EXCERPTED RECORDS below:

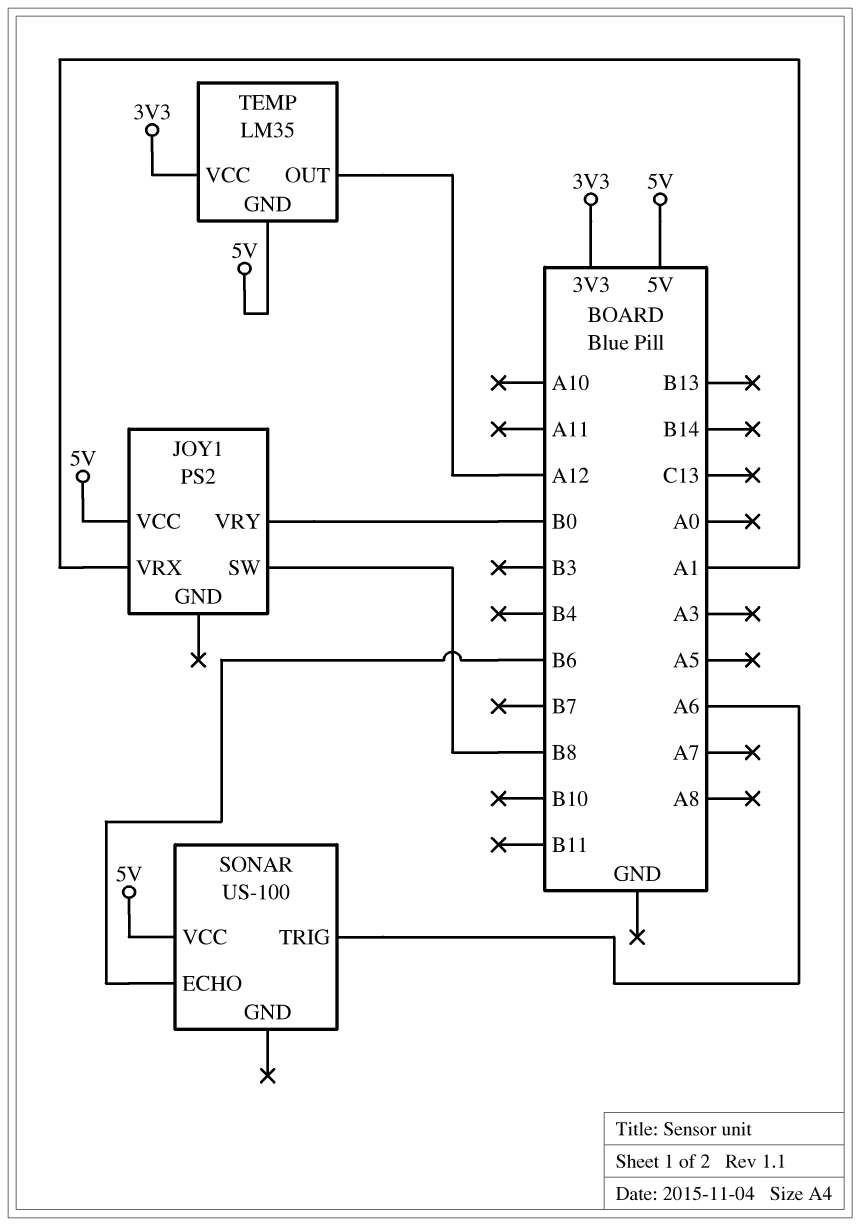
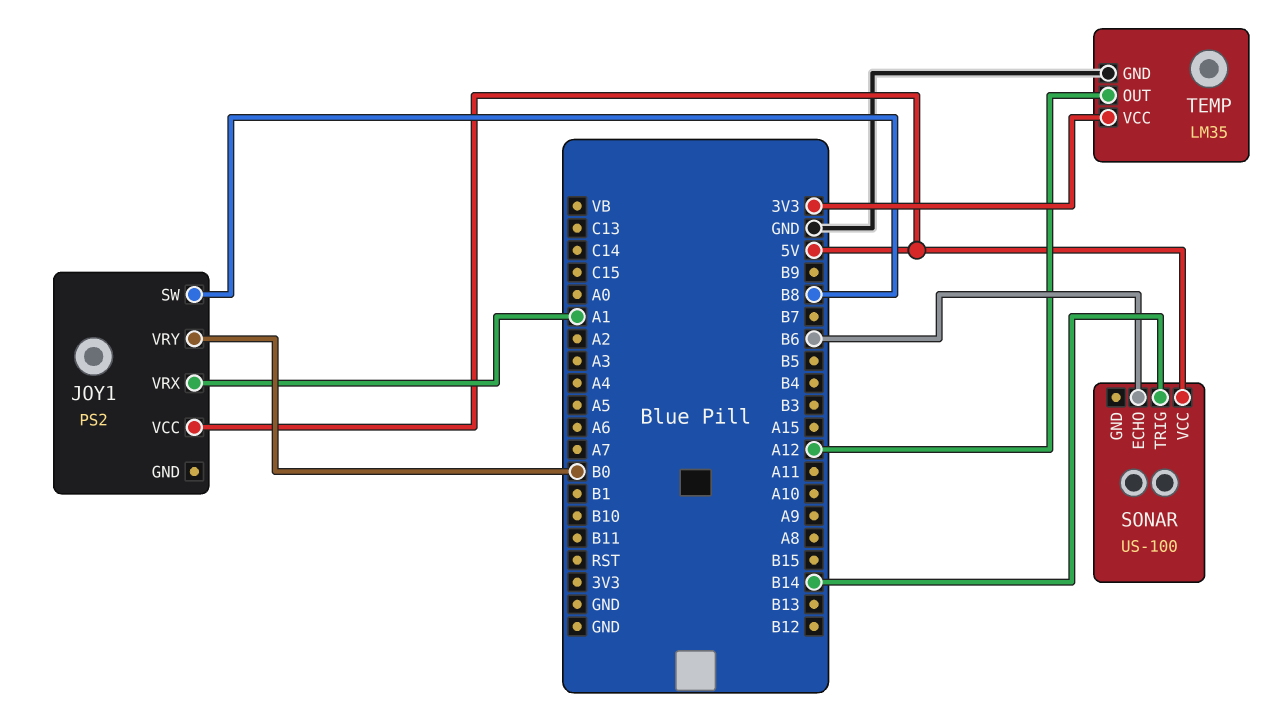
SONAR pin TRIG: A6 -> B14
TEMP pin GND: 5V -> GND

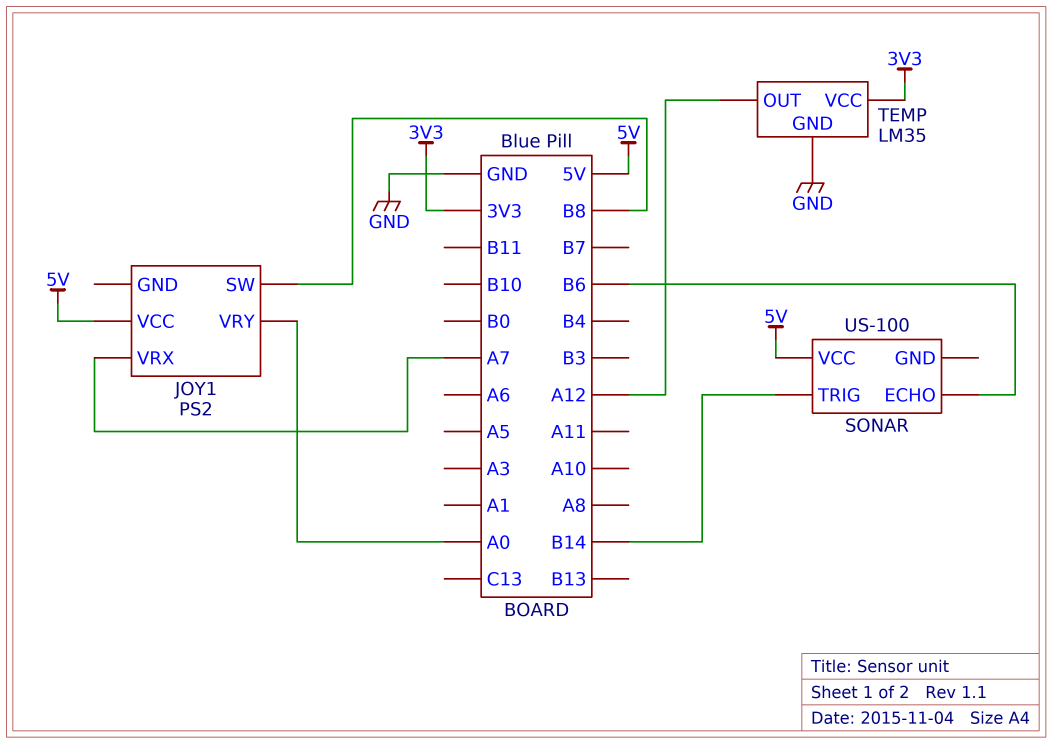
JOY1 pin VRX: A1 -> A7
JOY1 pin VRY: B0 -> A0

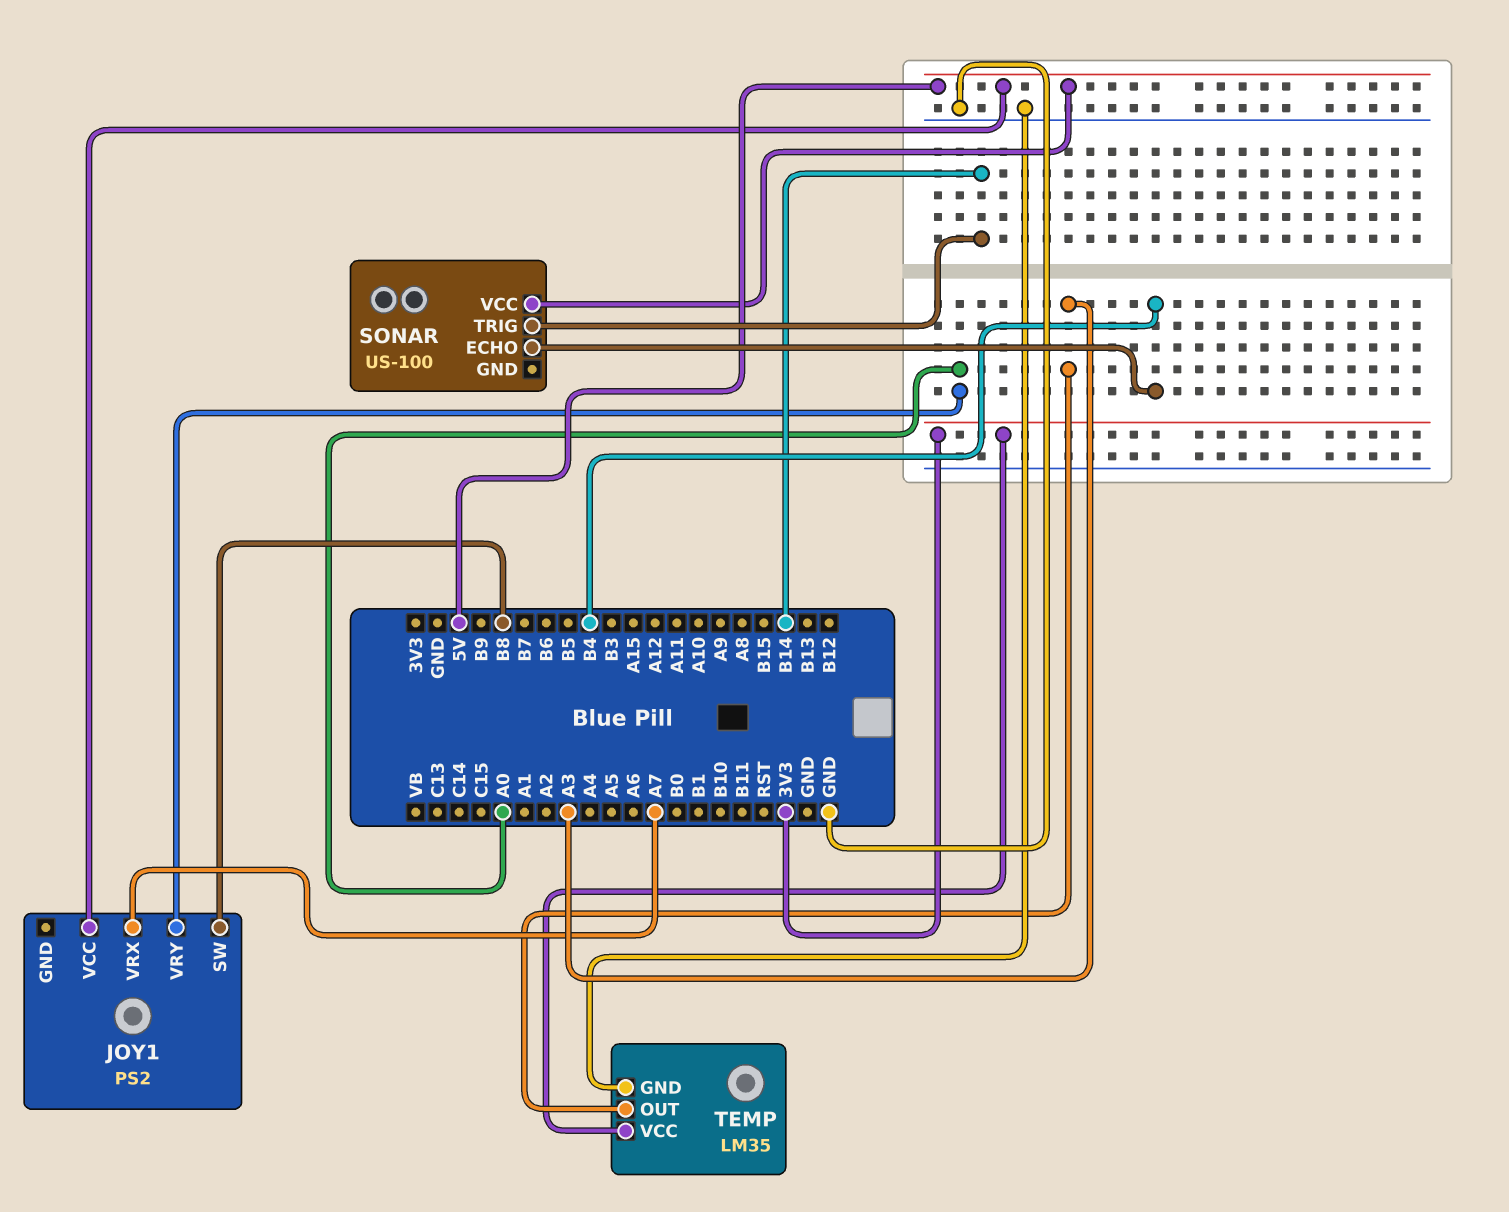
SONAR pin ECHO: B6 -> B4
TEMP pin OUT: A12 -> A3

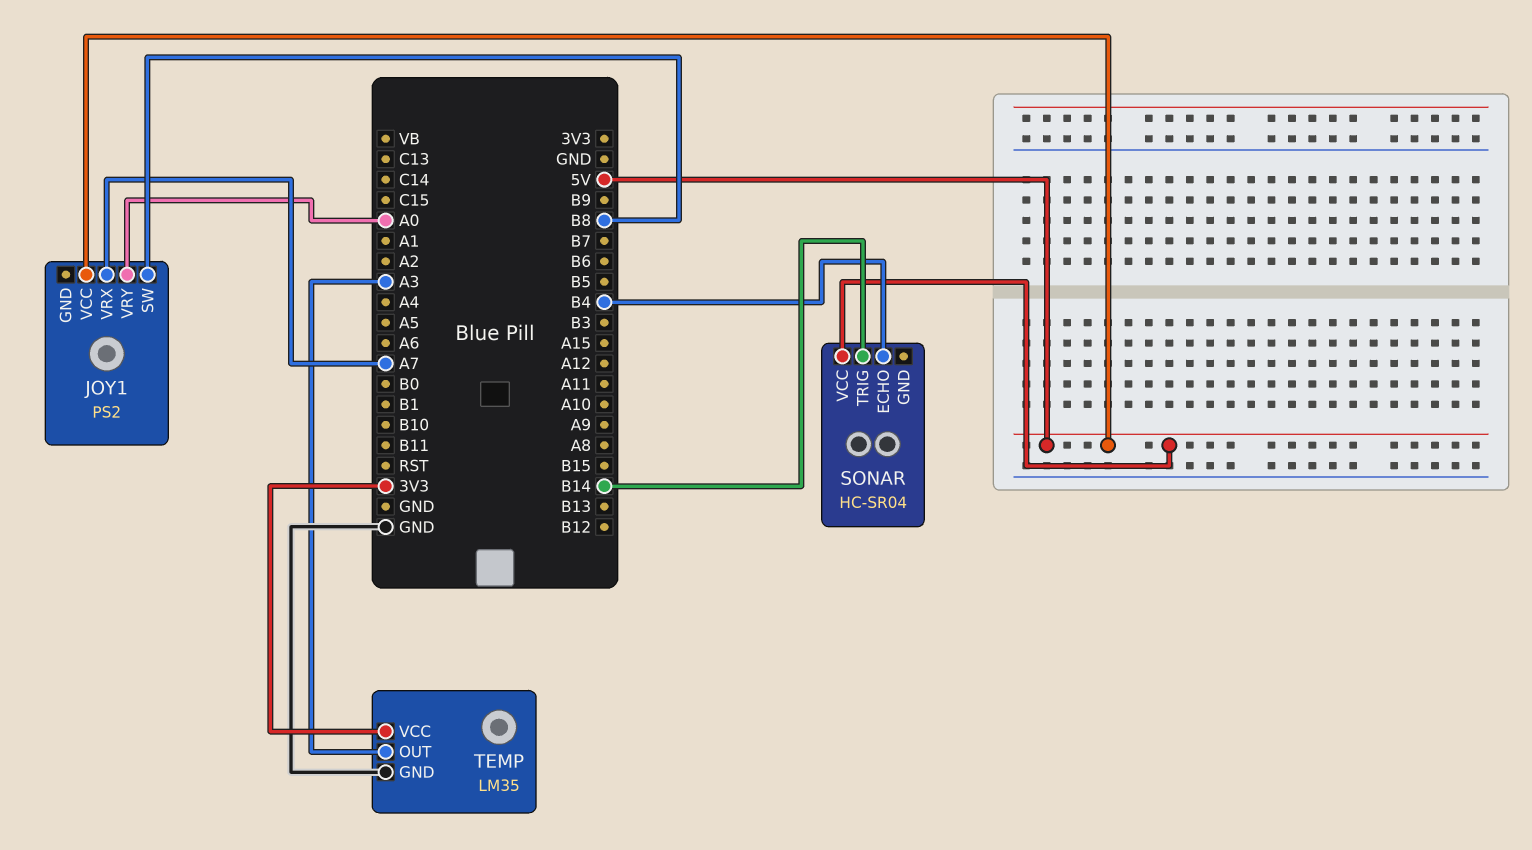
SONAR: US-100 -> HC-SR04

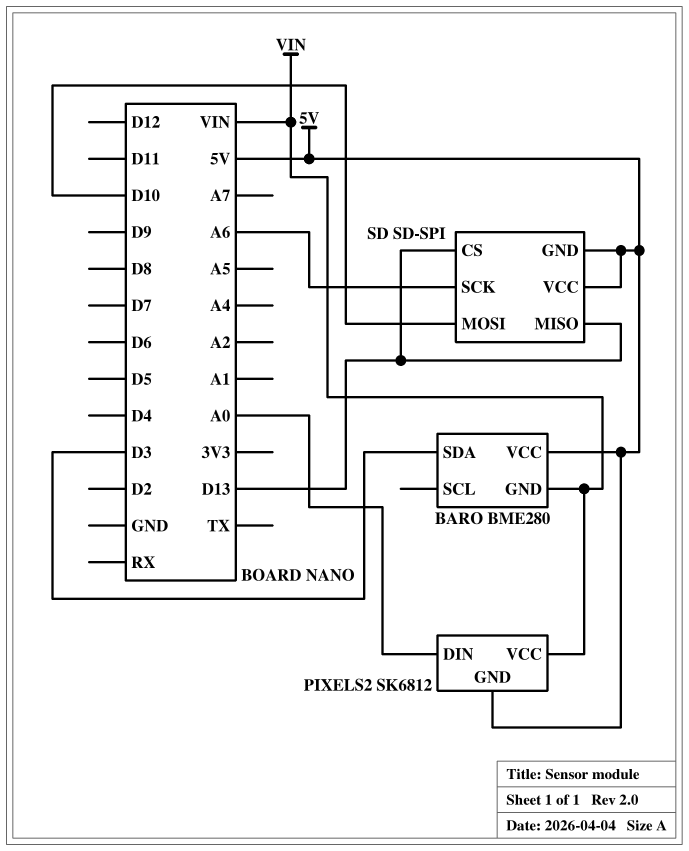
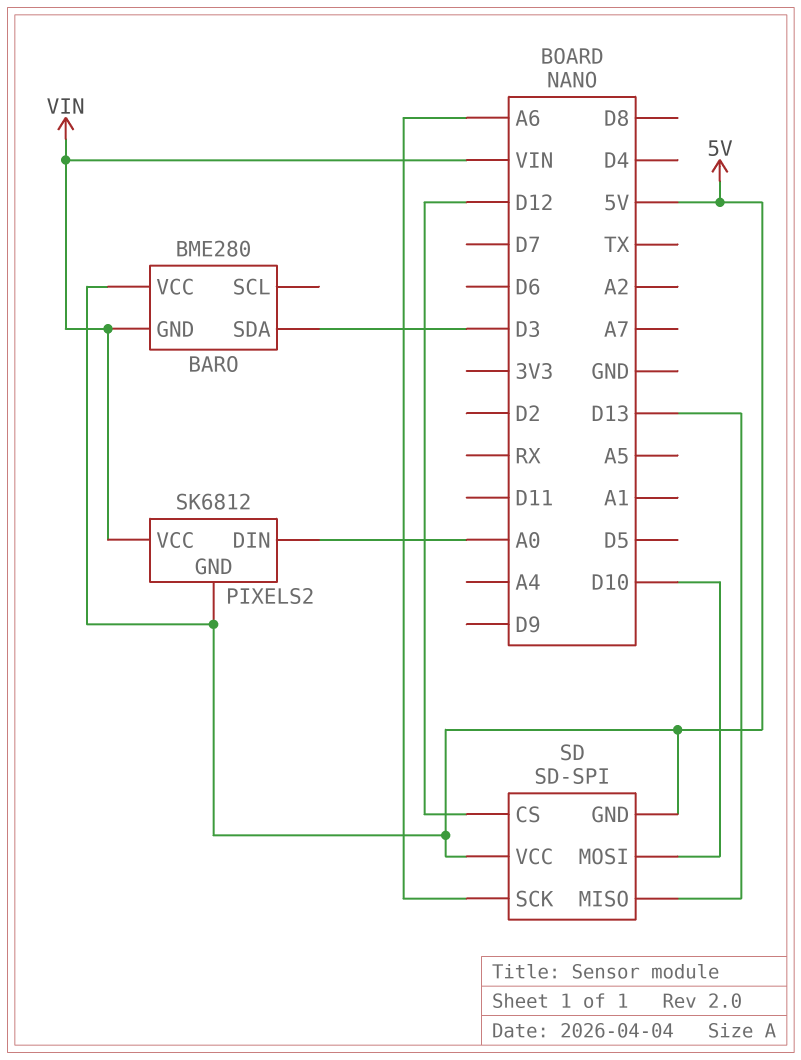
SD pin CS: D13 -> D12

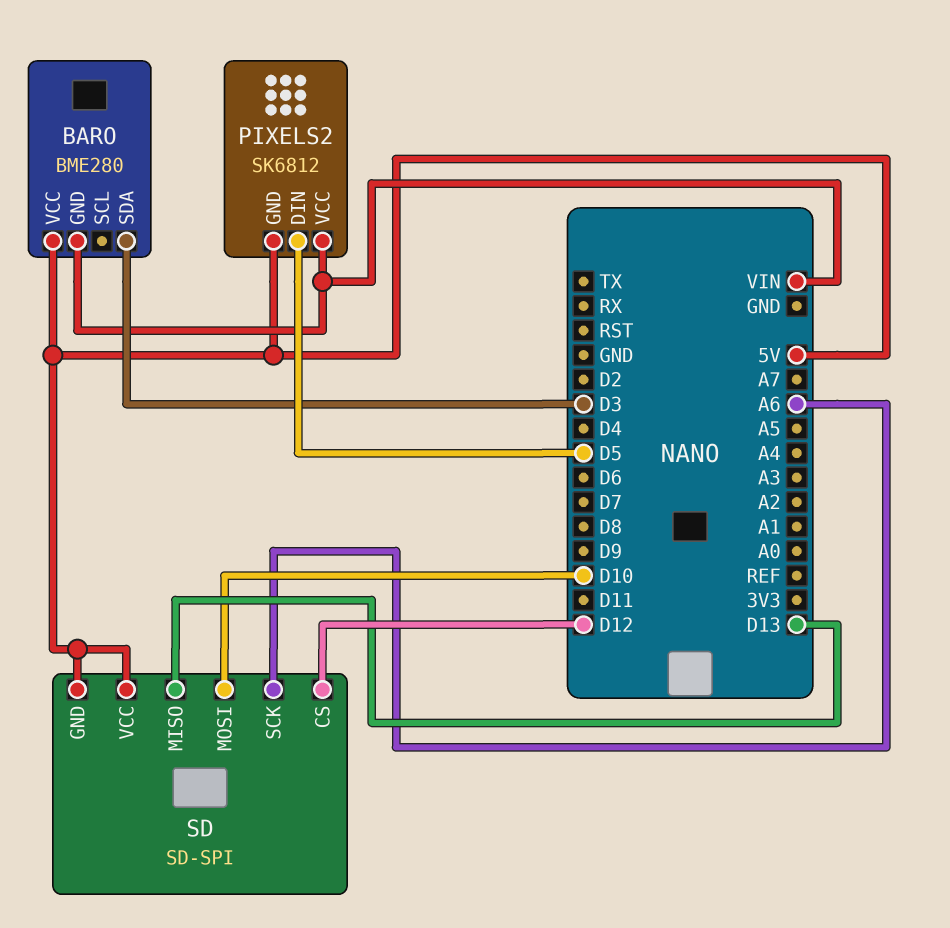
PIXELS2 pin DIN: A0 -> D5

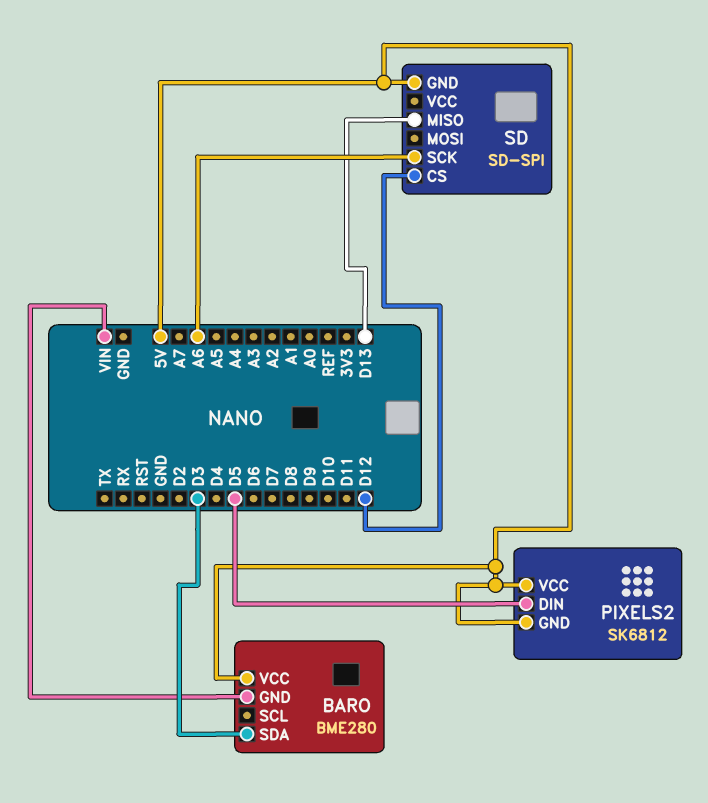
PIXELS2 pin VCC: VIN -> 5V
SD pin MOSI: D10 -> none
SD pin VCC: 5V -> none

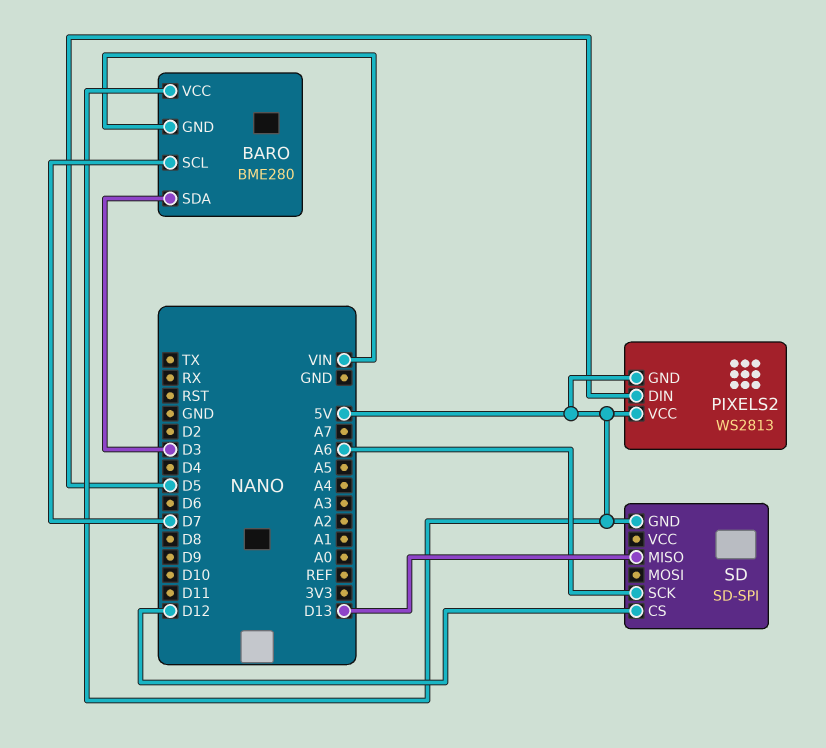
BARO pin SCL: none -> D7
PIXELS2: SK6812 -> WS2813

End of EXCERPTED RECORDS.

• [WHAT THE TASK REQUIRES]: With the pictures omitted, print each line of the data above precisely as given.

• [ANSWER SPACE]:
SONAR pin TRIG: A6 -> B14
TEMP pin GND: 5V -> GND

JOY1 pin VRX: A1 -> A7
JOY1 pin VRY: B0 -> A0

SONAR pin ECHO: B6 -> B4
TEMP pin OUT: A12 -> A3

SONAR: US-100 -> HC-SR04

SD pin CS: D13 -> D12

PIXELS2 pin DIN: A0 -> D5

PIXELS2 pin VCC: VIN -> 5V
SD pin MOSI: D10 -> none
SD pin VCC: 5V -> none

BARO pin SCL: none -> D7
PIXELS2: SK6812 -> WS2813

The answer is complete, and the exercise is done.